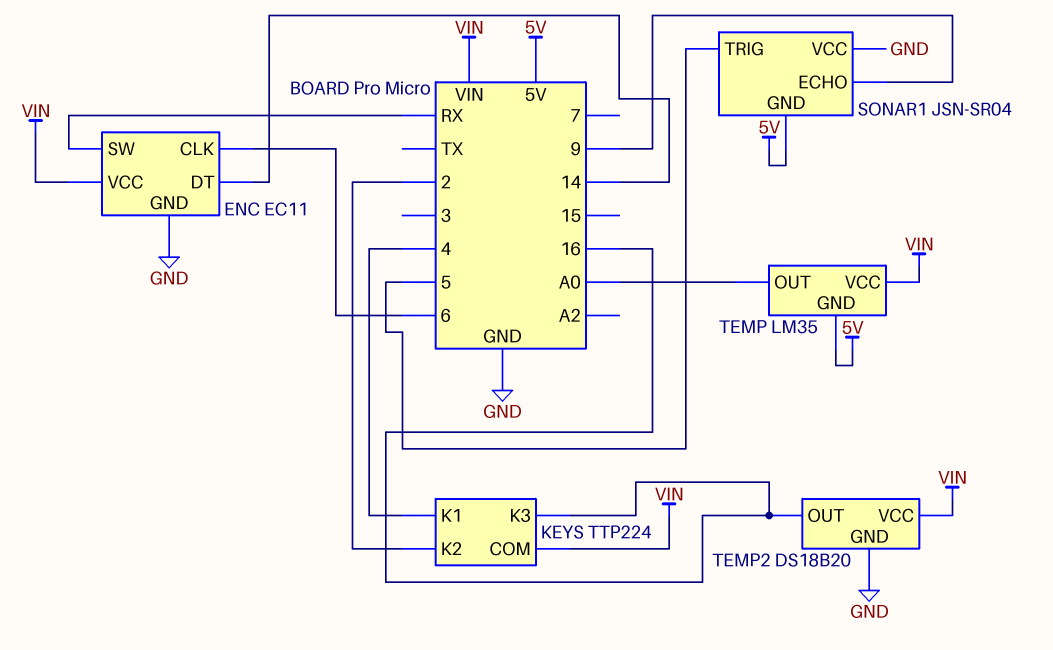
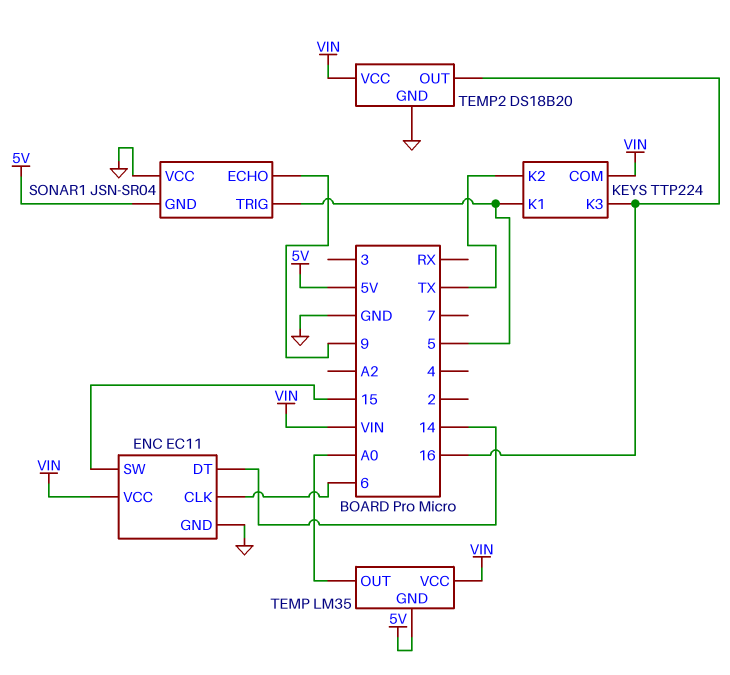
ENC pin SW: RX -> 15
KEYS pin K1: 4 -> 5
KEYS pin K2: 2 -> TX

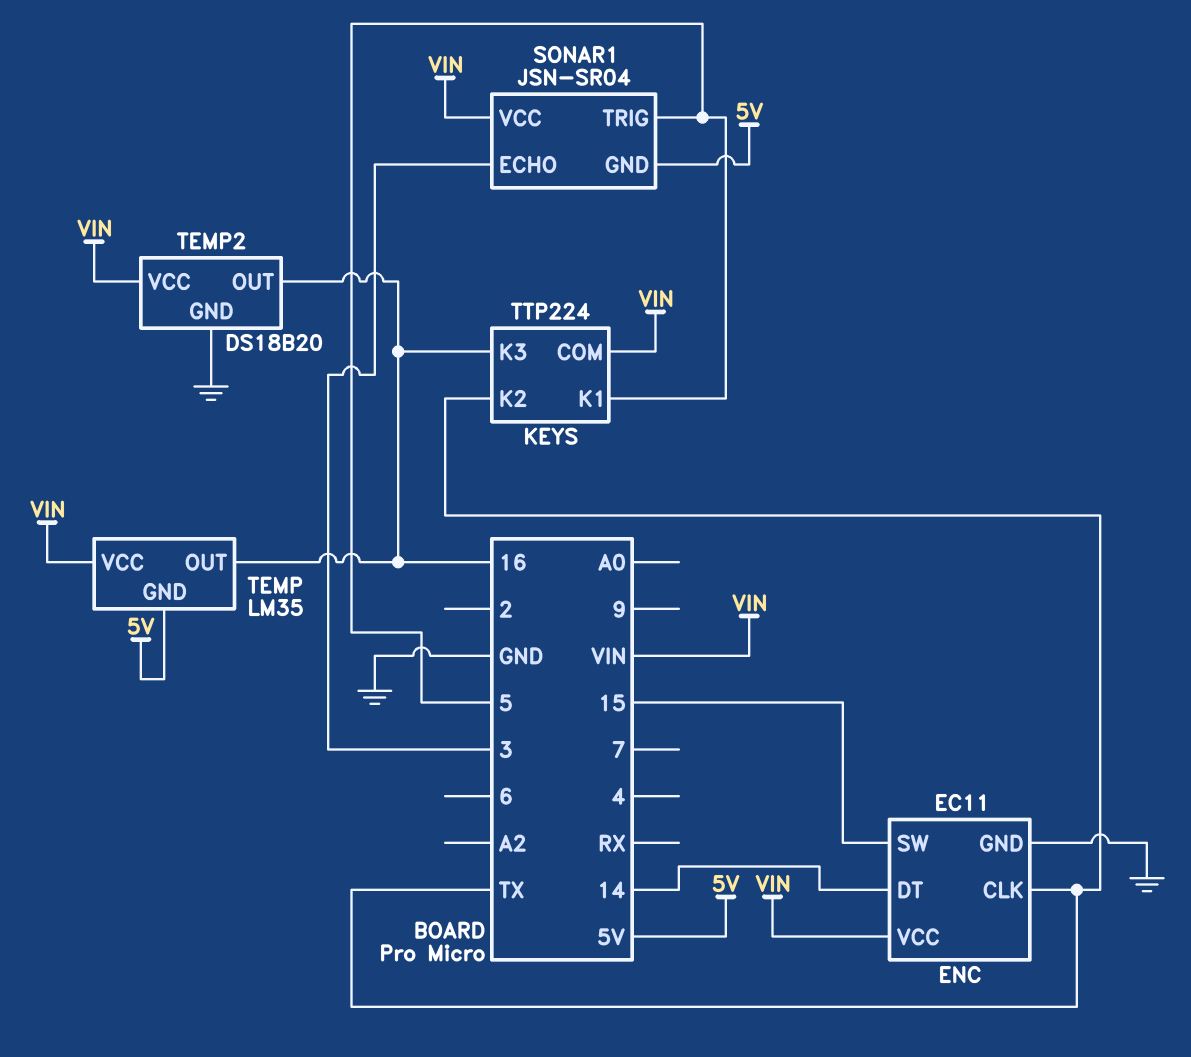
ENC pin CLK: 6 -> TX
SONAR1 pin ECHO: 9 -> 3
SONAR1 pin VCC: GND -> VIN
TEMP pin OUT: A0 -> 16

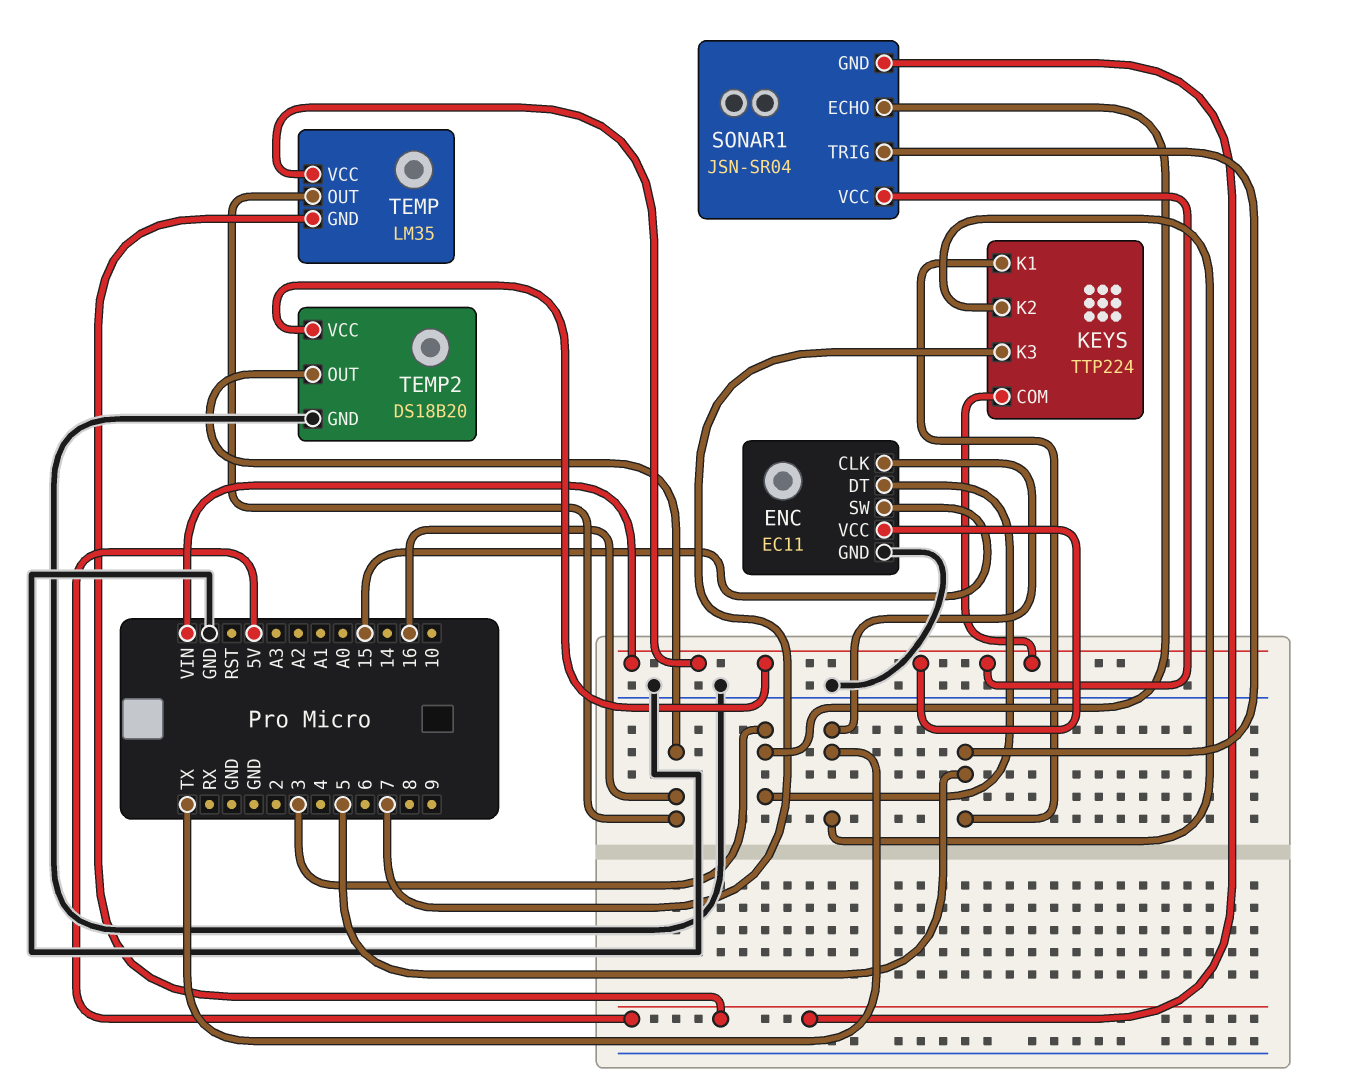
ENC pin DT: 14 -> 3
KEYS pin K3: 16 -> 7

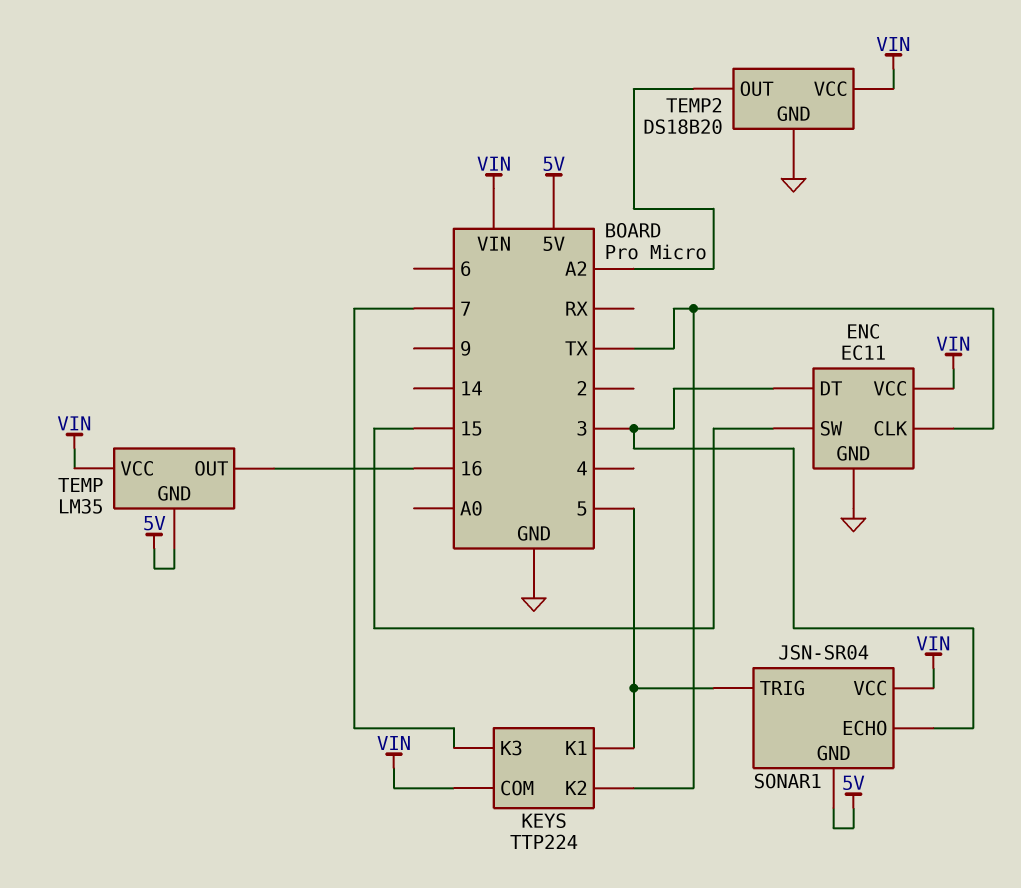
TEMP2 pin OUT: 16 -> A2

──────────────────────────────

» **YOUR ASSIGNMENT**:
Return the full listing exactly as written, without any of its images.

» **TASK RESPONSE**:
ENC pin SW: RX -> 15
KEYS pin K1: 4 -> 5
KEYS pin K2: 2 -> TX

ENC pin CLK: 6 -> TX
SONAR1 pin ECHO: 9 -> 3
SONAR1 pin VCC: GND -> VIN
TEMP pin OUT: A0 -> 16

ENC pin DT: 14 -> 3
KEYS pin K3: 16 -> 7

TEMP2 pin OUT: 16 -> A2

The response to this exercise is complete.